#### Your objective
The answer must be every line of the records below that contains the word "plus", copied out.
* * * *
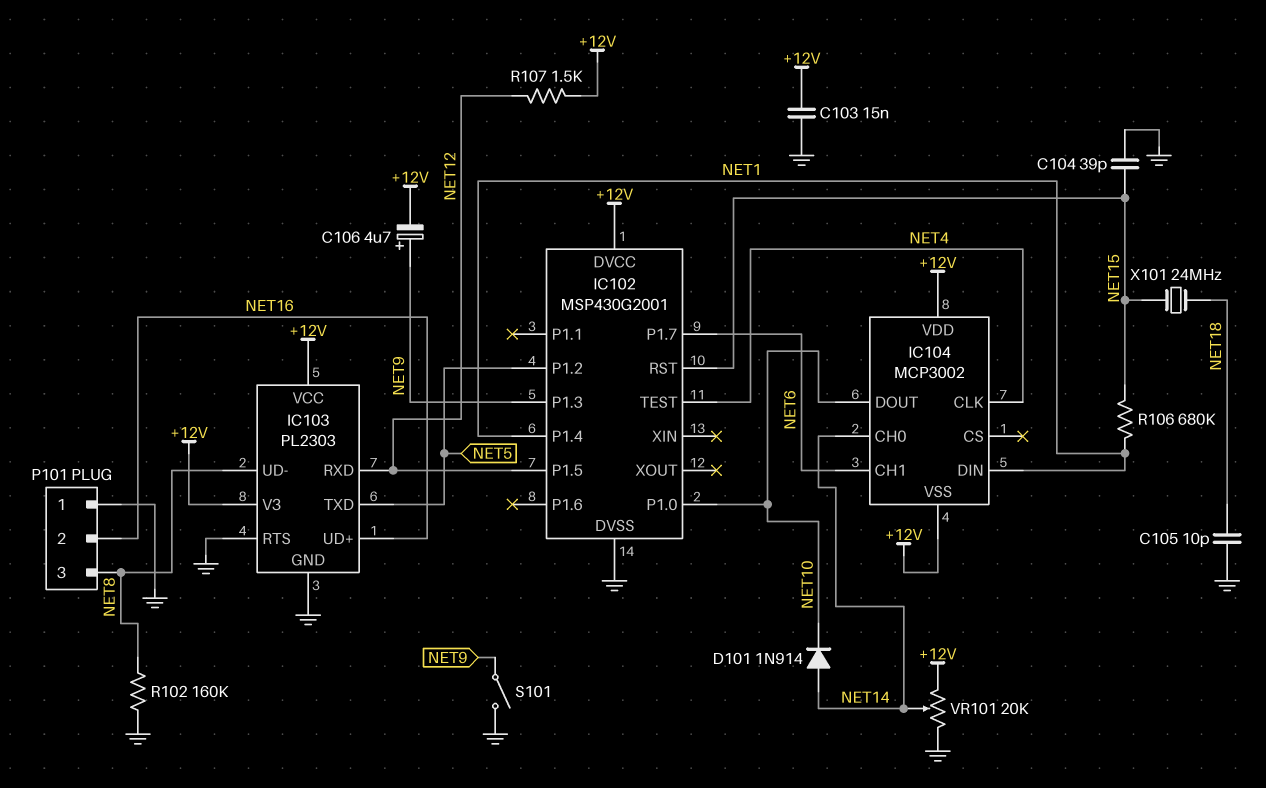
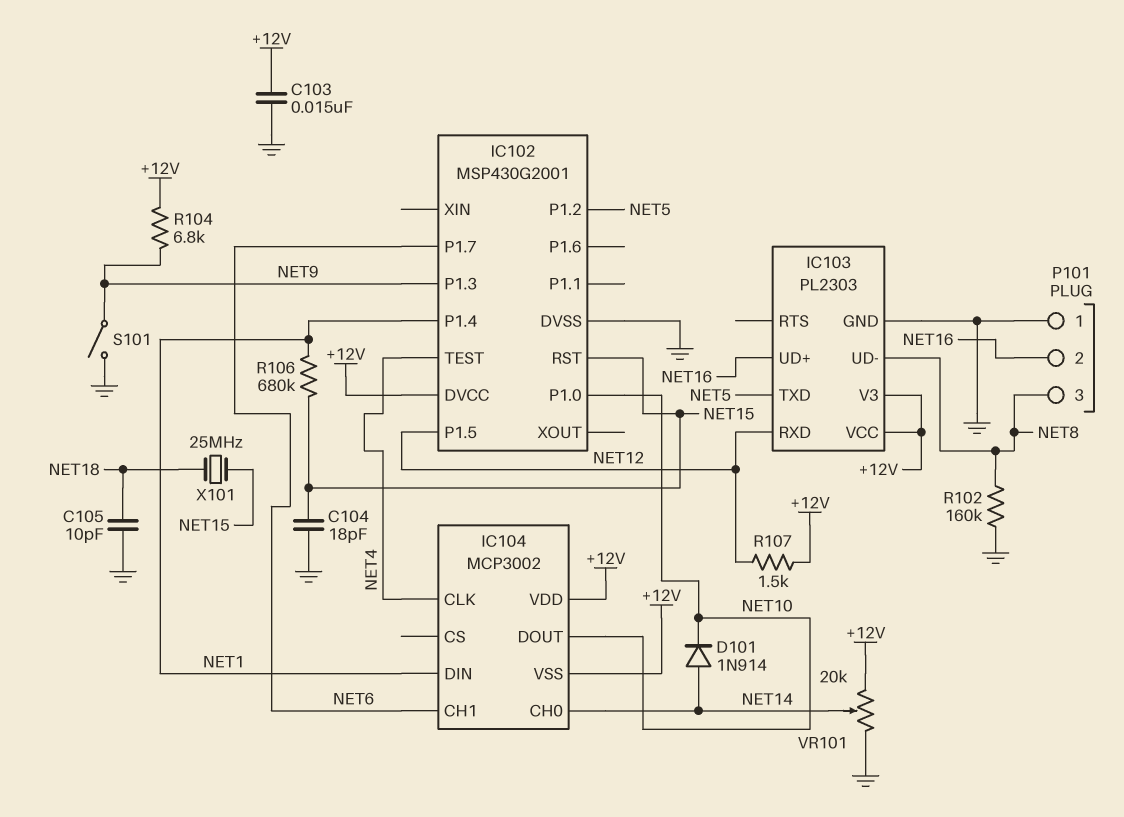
C104: 39pF (GND, NET15) -> 18pF (GND, NET15)
C106: 4.7uF (plus NET9, minus +12V) -> none
IC103 pin RTS: GND -> none
R104: none -> 6.8k (+12V, NET9)
X101: 24MHz (NET15, NET18) -> 25MHz (NET15, NET18)

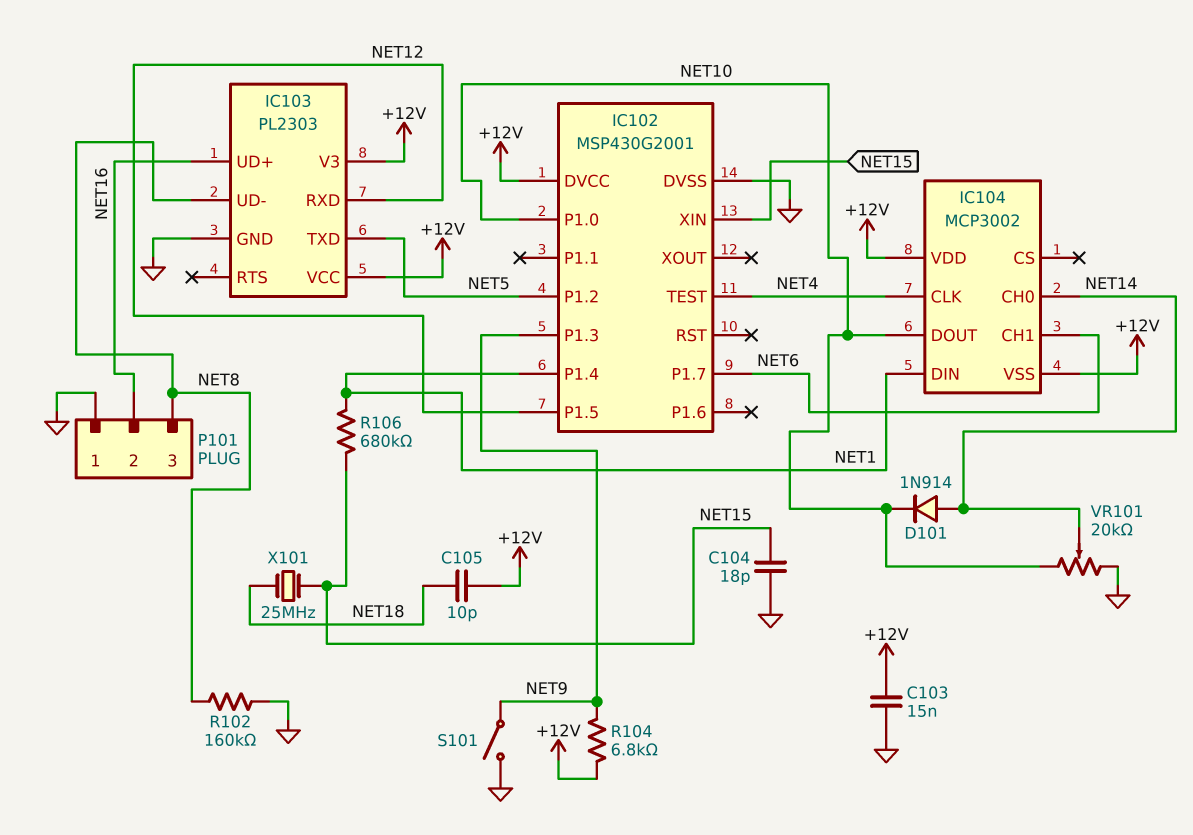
C105: 10pF (GND, NET18) -> 10pF (+12V, NET18)
IC102 pin RST: NET15 -> none
IC102 pin XIN: none -> NET15
R107: 1.5k (+12V, NET12) -> none
VR101: 20k (+12V, GND, wiper NET14) -> 20k (GND, NET10, wiper NET14)

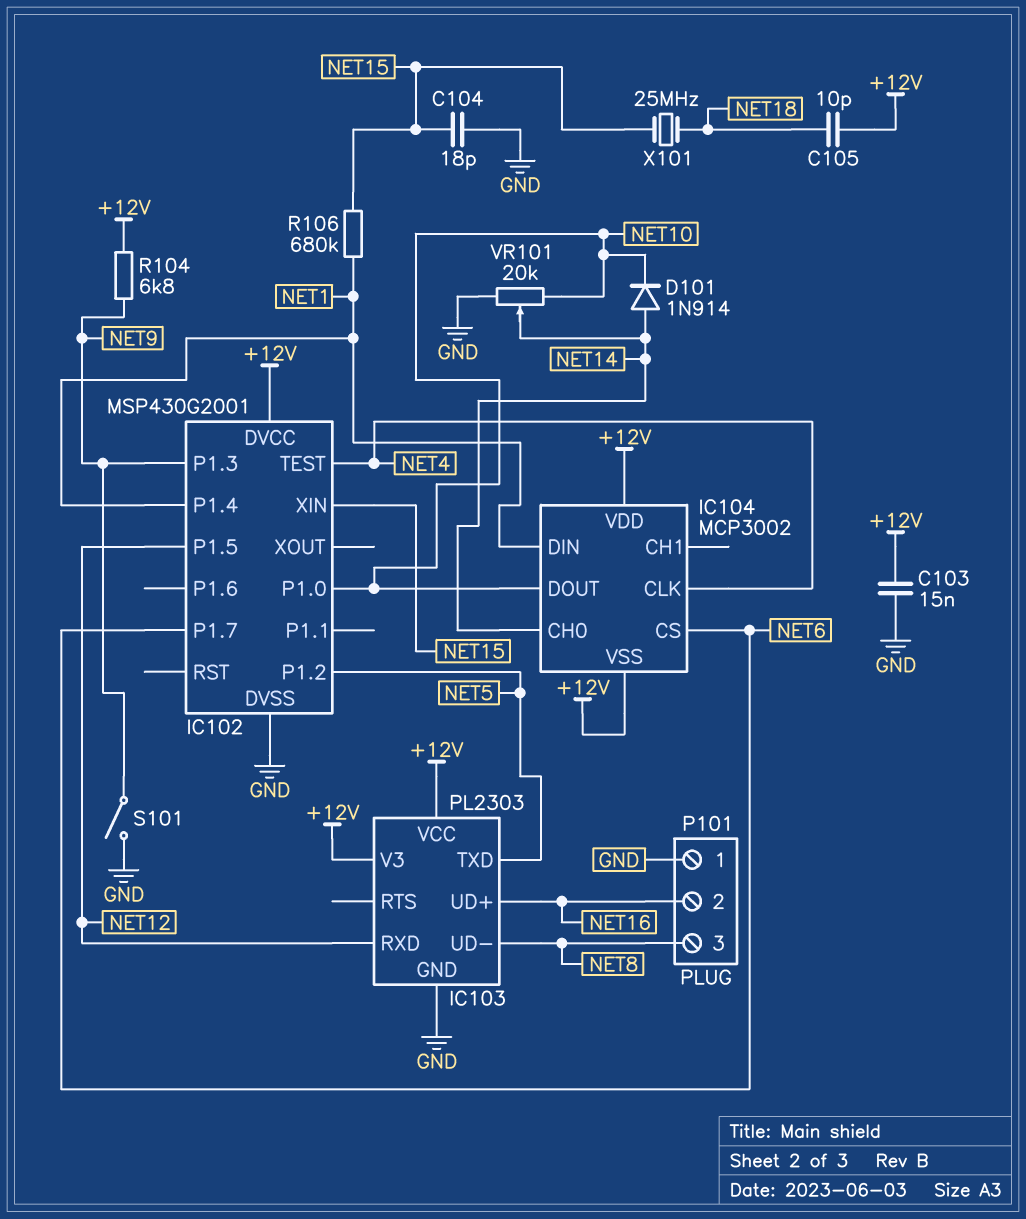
IC104 pin CH1: NET6 -> none
IC104 pin CS: none -> NET6
R102: 160k (GND, NET8) -> none

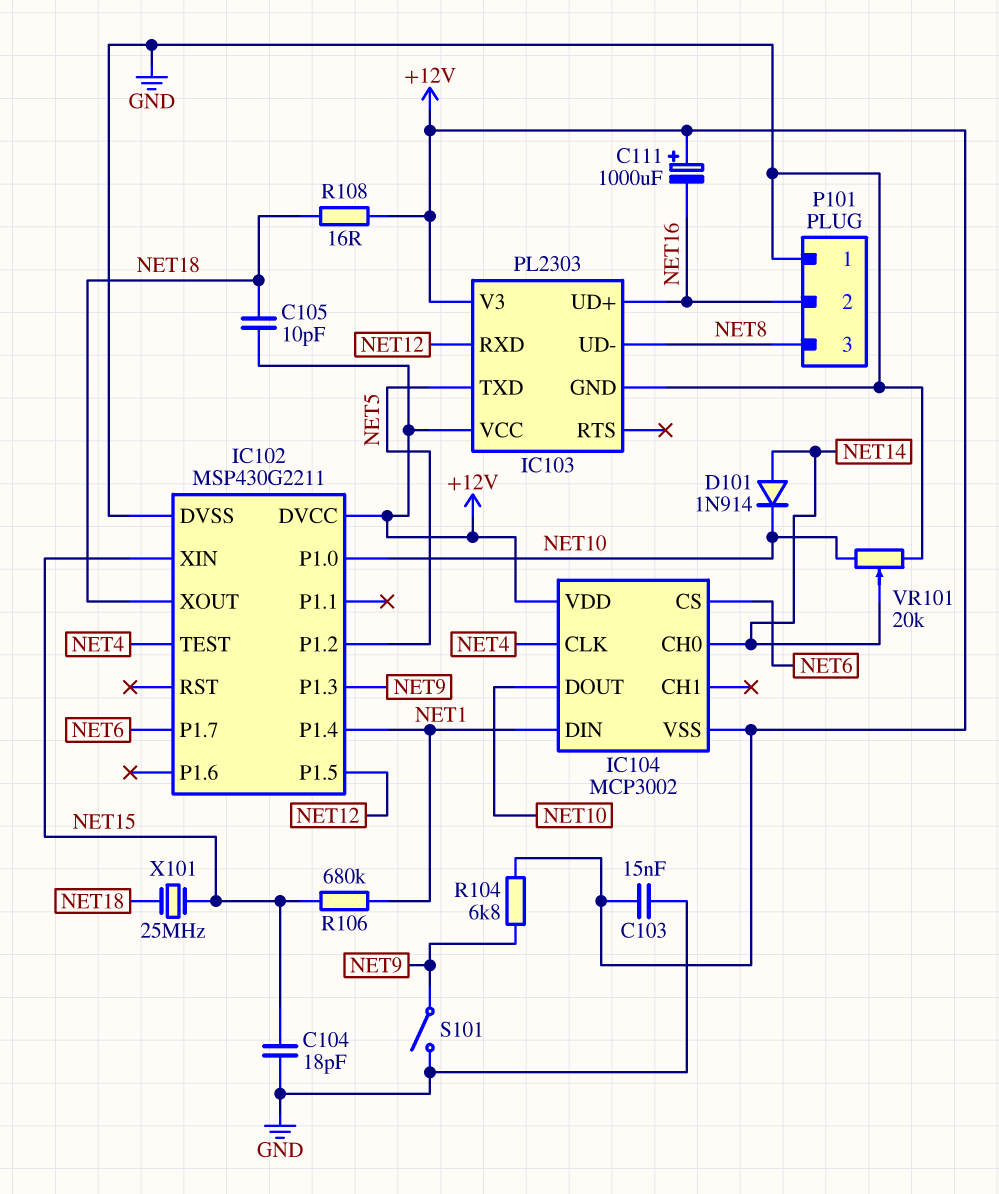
C111: none -> 1000uF (plus +12V, minus NET16)
IC102: MSP430G2001 -> MSP430G2211
IC102 pin XOUT: none -> NET18
R108: none -> 16 (+12V, NET18)

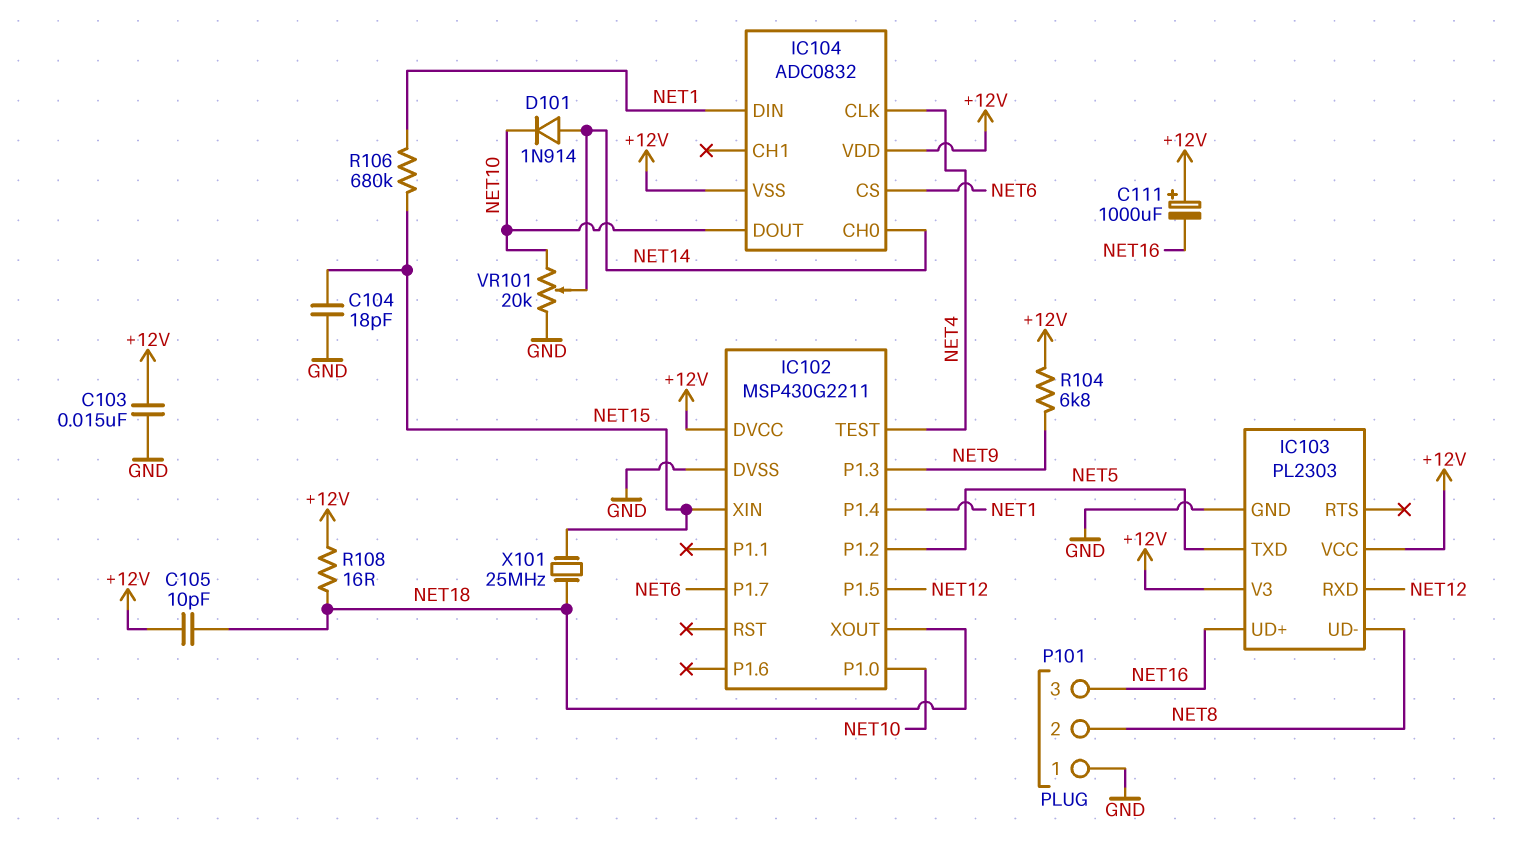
IC104: MCP3002 -> ADC0832
P101 pin 2: NET16 -> NET8
P101 pin 3: NET8 -> NET16
S101: switch (GND, NET9) -> none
* * * *
#### Exercise result
C106: 4.7uF (plus NET9, minus +12V) -> none
C111: none -> 1000uF (plus +12V, minus NET16)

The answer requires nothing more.